■ DATA SECTION ■
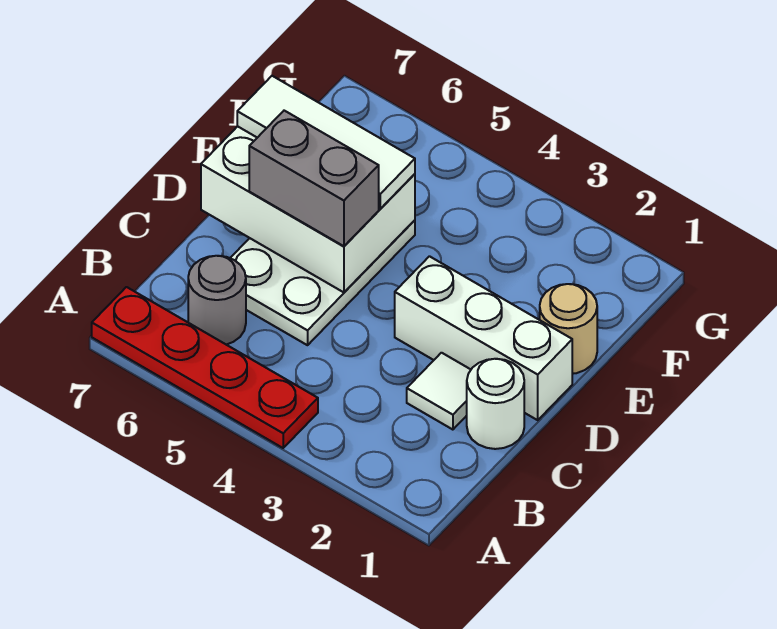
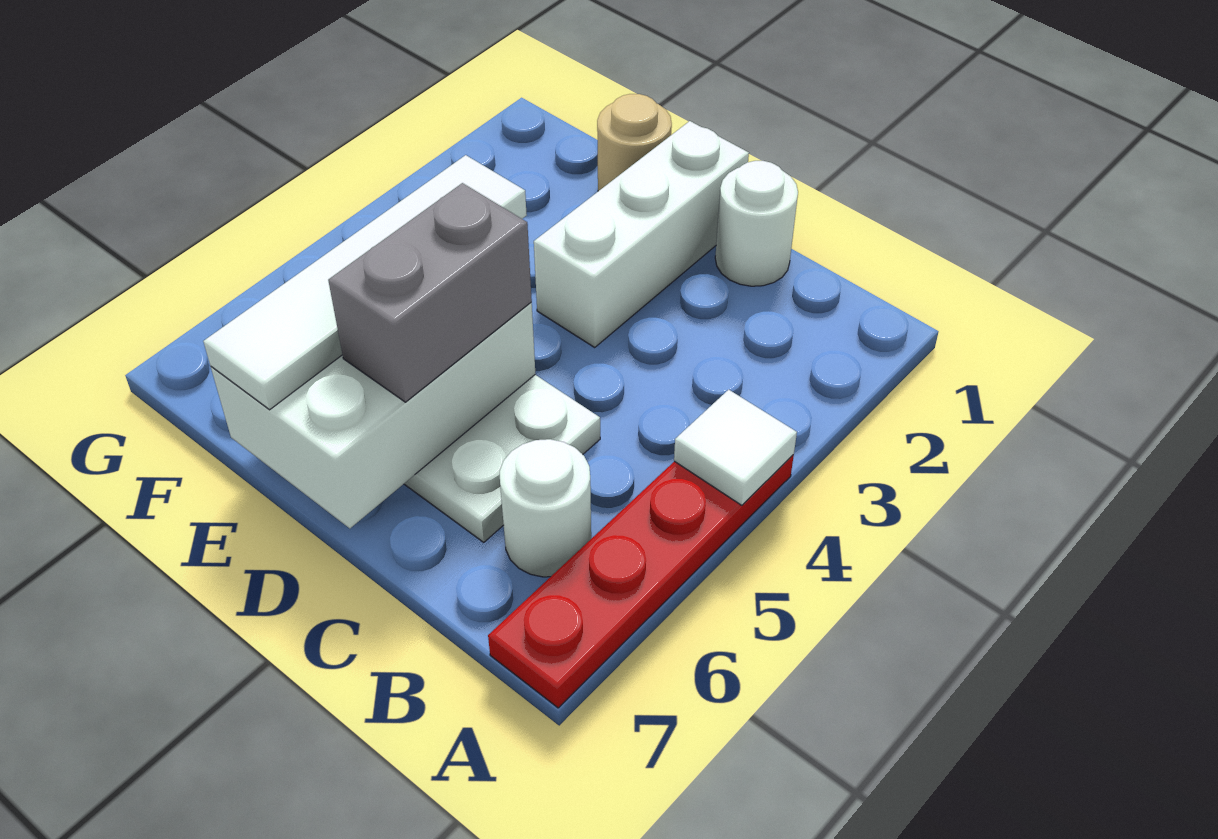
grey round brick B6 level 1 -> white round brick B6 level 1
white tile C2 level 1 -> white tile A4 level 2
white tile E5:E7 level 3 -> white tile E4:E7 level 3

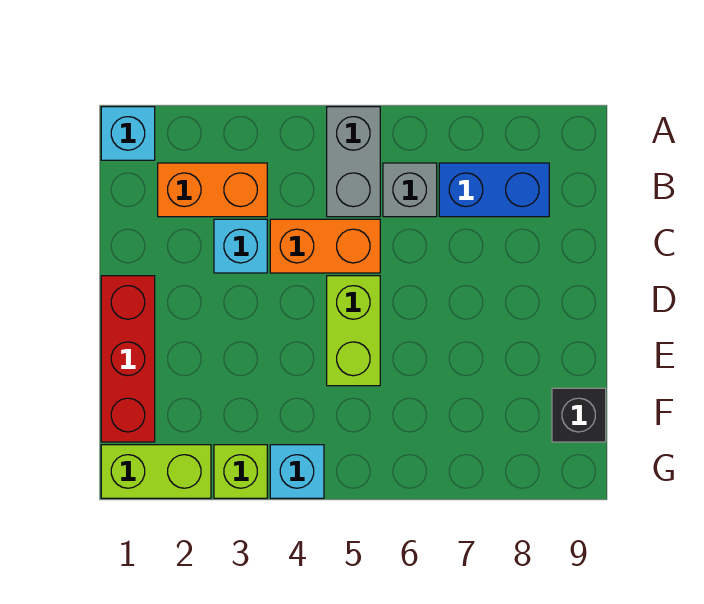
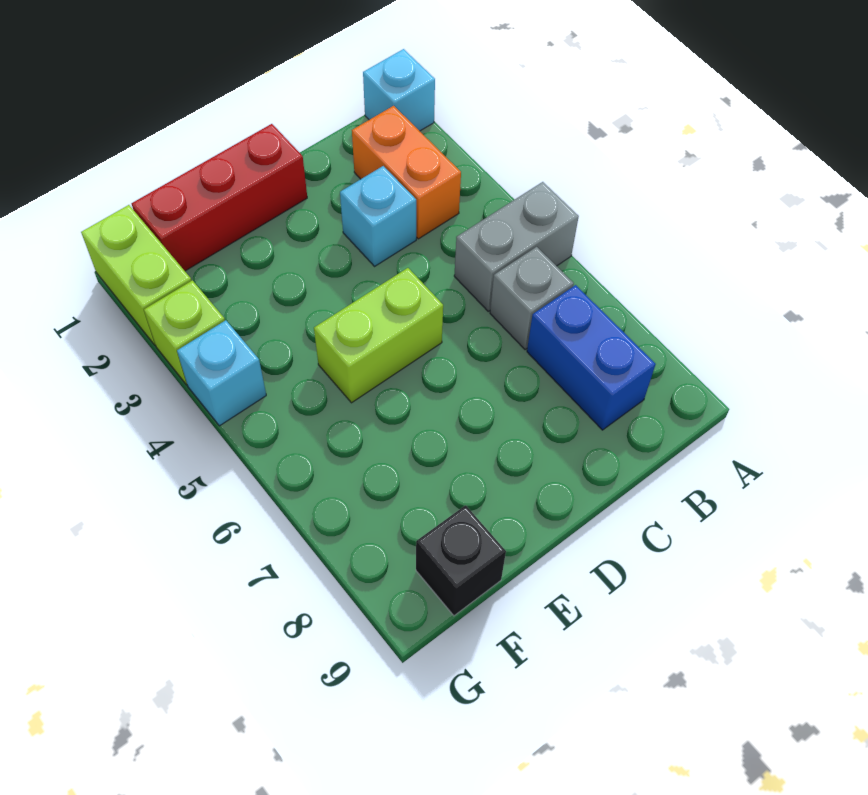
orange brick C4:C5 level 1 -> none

■ TASK DIRECTIONS ■
Only lines of the data holding the word "tile" go in the answer. Please copy each of them.

■ SOLUTION TO THE EXERCISE ■
white tile C2 level 1 -> white tile A4 level 2
white tile E5:E7 level 3 -> white tile E4:E7 level 3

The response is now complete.